[ACTION ITEM]
Reply with exactly the lines from the one that contains "pink slope B5:E7" through the last line of the records below, and with no other lines.

Spatial object tracking data:
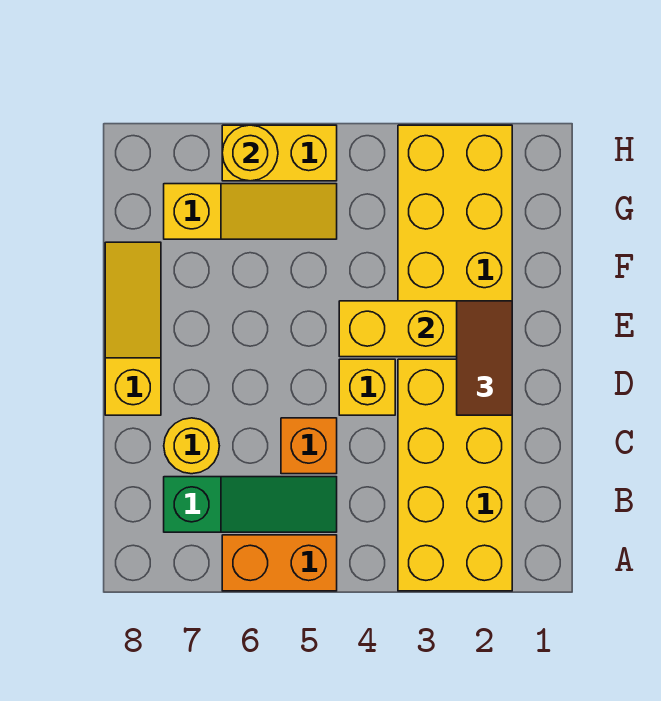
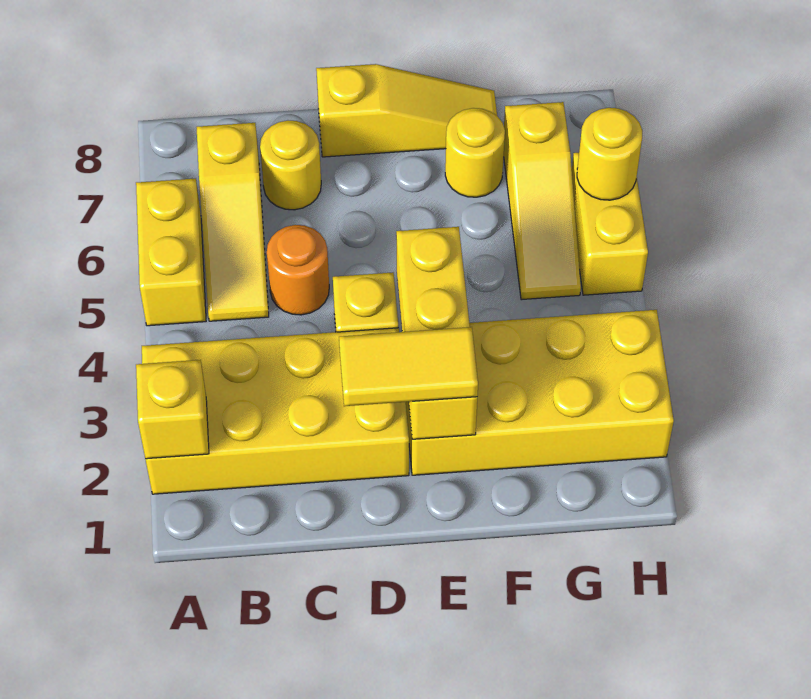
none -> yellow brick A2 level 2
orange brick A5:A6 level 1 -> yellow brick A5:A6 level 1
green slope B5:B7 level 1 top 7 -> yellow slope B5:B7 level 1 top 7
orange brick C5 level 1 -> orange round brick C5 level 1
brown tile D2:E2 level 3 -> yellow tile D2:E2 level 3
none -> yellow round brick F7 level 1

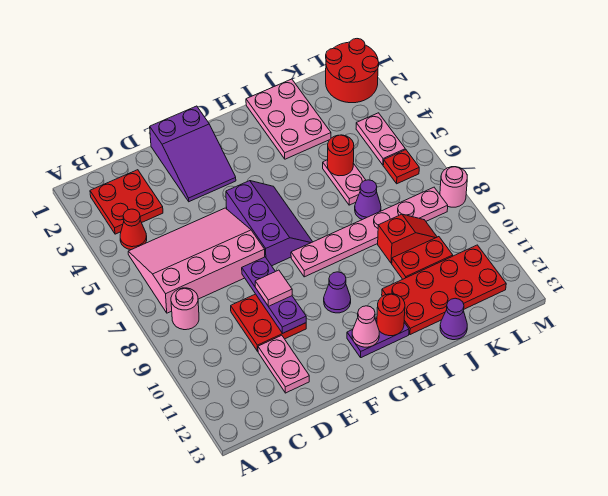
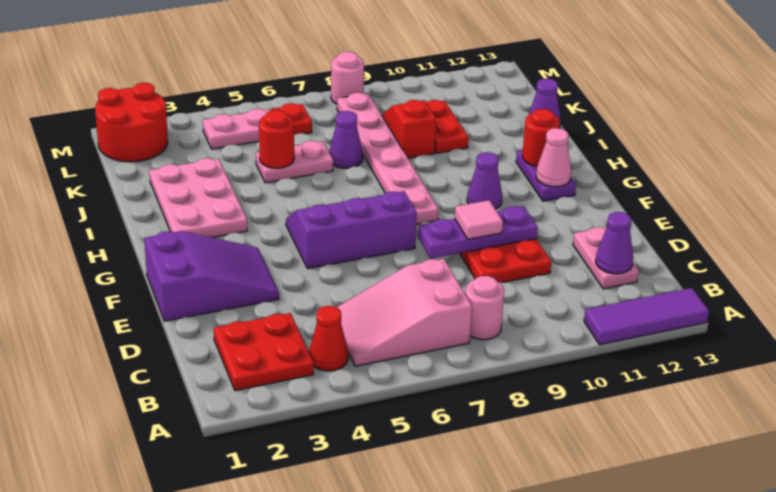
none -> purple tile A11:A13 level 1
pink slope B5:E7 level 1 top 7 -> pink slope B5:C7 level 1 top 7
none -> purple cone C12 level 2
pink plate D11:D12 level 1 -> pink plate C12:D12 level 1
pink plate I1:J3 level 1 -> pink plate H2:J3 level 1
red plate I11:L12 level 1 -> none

[ANSWER TO THIS EXERCISE]
pink slope B5:E7 level 1 top 7 -> pink slope B5:C7 level 1 top 7
none -> purple cone C12 level 2
pink plate D11:D12 level 1 -> pink plate C12:D12 level 1
pink plate I1:J3 level 1 -> pink plate H2:J3 level 1
red plate I11:L12 level 1 -> none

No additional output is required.